Please restate the listing word for word, omitting the images.

GIVEN MATERIAL:
—————

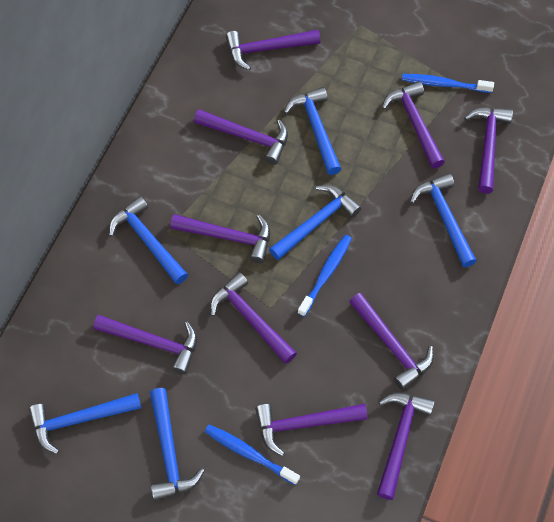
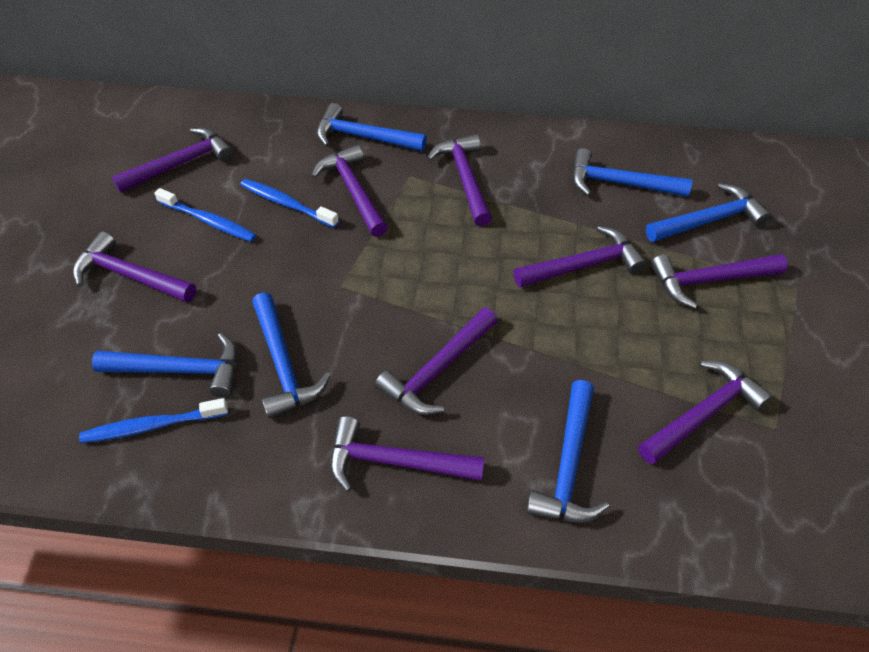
purple hammer: 10 -> 9

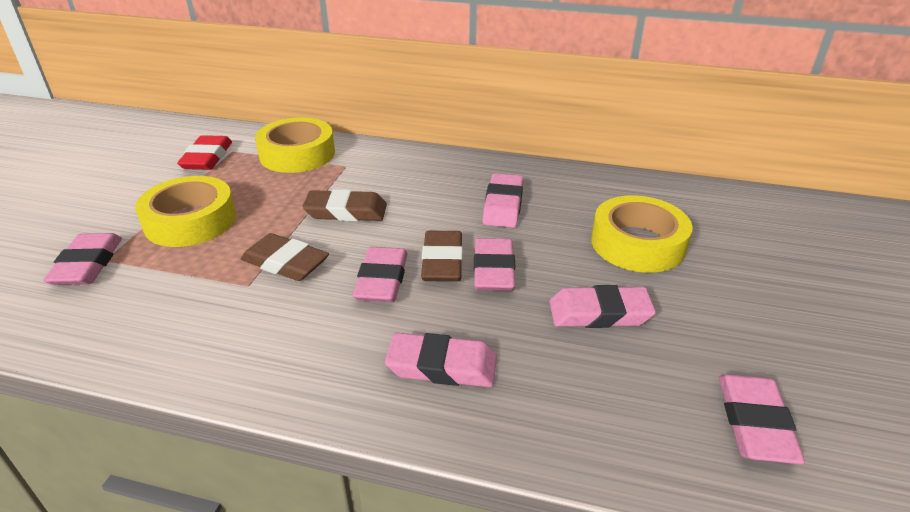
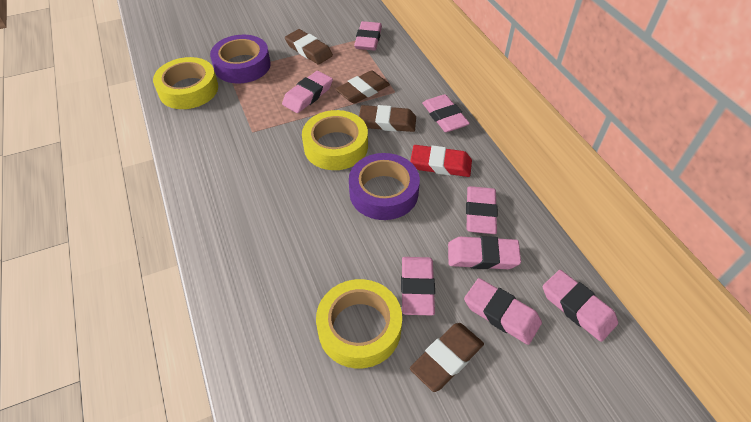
brown eraser: 3 -> 4
pink eraser: 7 -> 8
purple tape: 0 -> 2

—————

YOUR SOLUTION:
purple hammer: 10 -> 9

brown eraser: 3 -> 4
pink eraser: 7 -> 8
purple tape: 0 -> 2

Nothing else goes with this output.